Task description:
Copy each line from the entries that the word "moved" appears in.

BEGIN

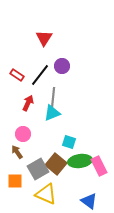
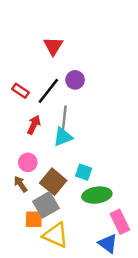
brown square: (56, 164) -> (53, 182), moved
pink rectangle: (99, 166) -> (120, 222), moved
orange square: (15, 181) -> (34, 219), moved

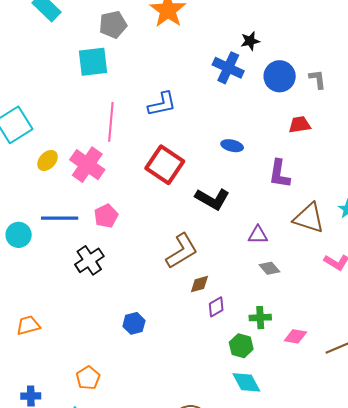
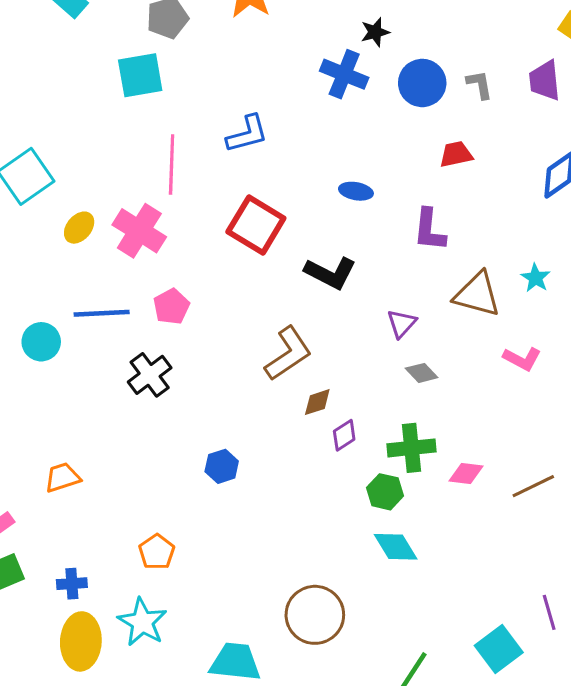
purple triangle: (258, 235) -> (402, 324), turned -45
green cross: (260, 318) -> (412, 448), size x1.4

END

Reply:
brown square: (56, 164) -> (53, 182), moved
pink rectangle: (99, 166) -> (120, 222), moved
orange square: (15, 181) -> (34, 219), moved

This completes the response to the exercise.